» RECORDS:
○ ○ ○ ○
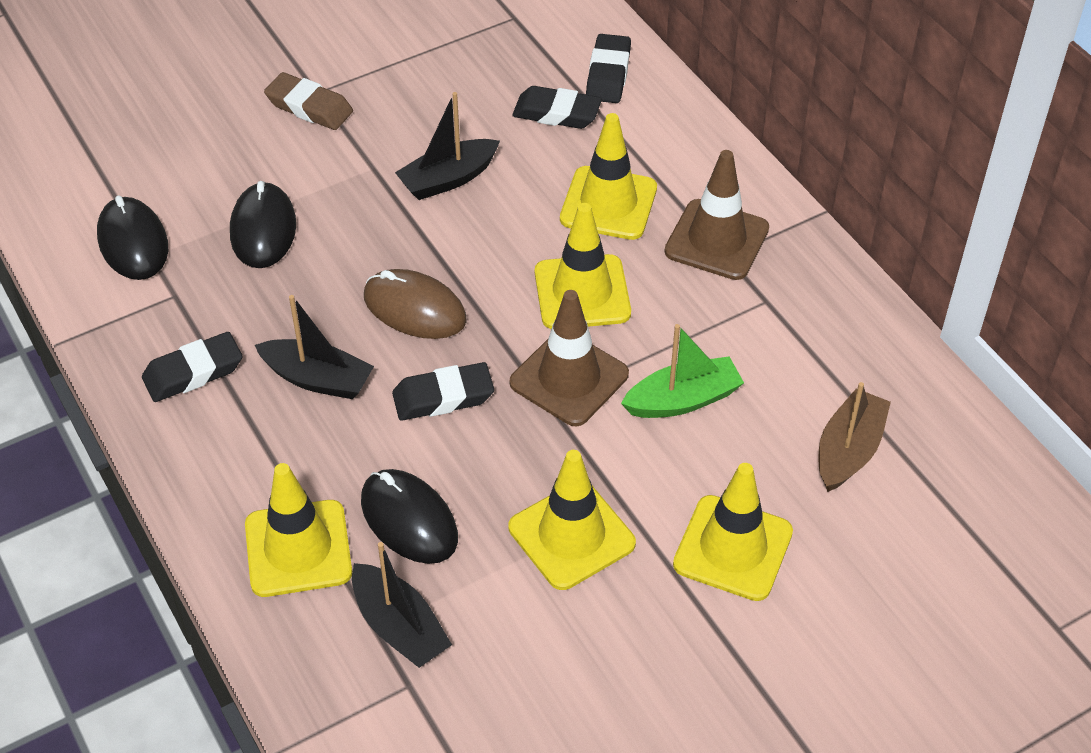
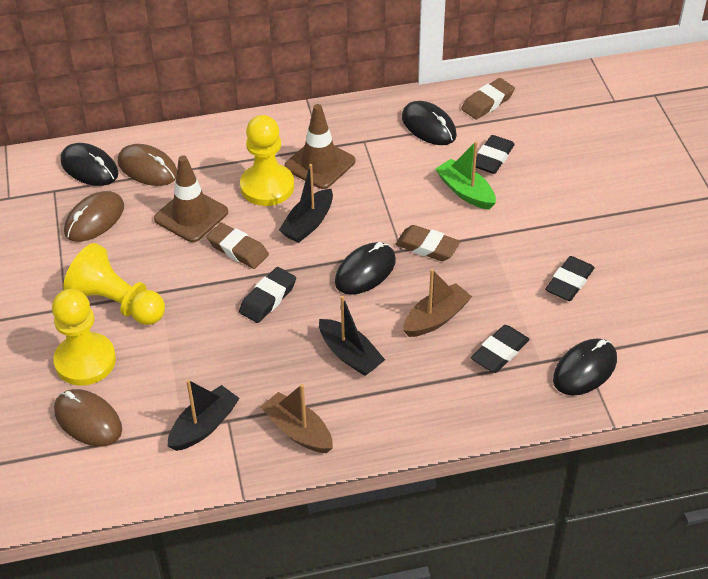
black mouse: 3 -> 4
brown boat: 1 -> 2
brown eraser: 1 -> 3
brown mouse: 1 -> 3
yellow pawn: 0 -> 3
yellow traffic cone: 5 -> 0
○ ○ ○ ○
» WORK REQUEST: Output nothing but the records, word for word, and none of their pictures.

» EXPECTED OUTPUT:
black mouse: 3 -> 4
brown boat: 1 -> 2
brown eraser: 1 -> 3
brown mouse: 1 -> 3
yellow pawn: 0 -> 3
yellow traffic cone: 5 -> 0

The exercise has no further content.